> **The data**
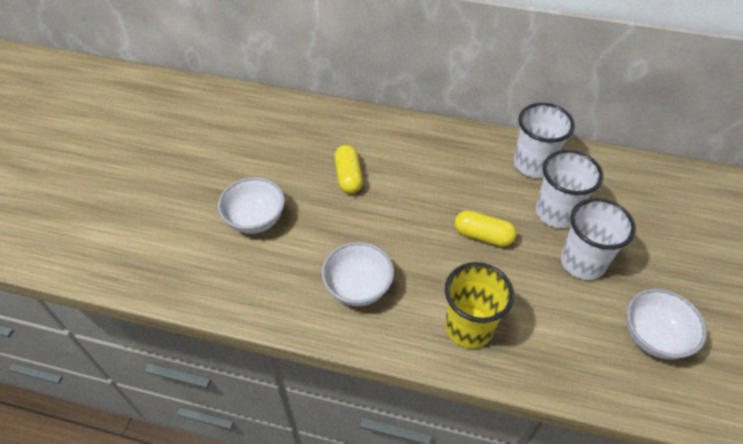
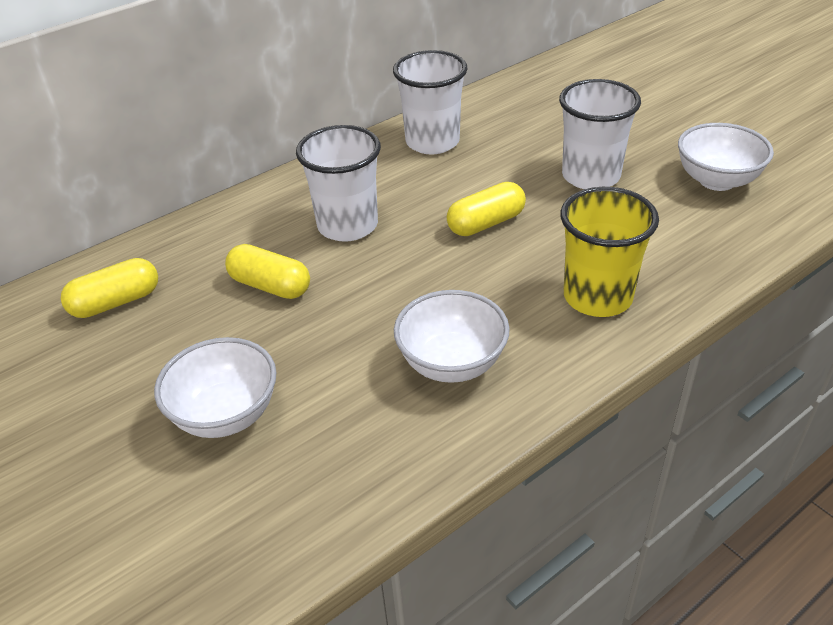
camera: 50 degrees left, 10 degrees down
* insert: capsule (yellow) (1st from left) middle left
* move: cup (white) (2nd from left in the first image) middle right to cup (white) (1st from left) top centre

> **Problem description**
Starting with the line that has "left) middle left", print each remaining line of the listing exactly.

> **Written response**
* insert: capsule (yellow) (1st from left) middle left
* move: cup (white) (2nd from left in the first image) middle right to cup (white) (1st from left) top centre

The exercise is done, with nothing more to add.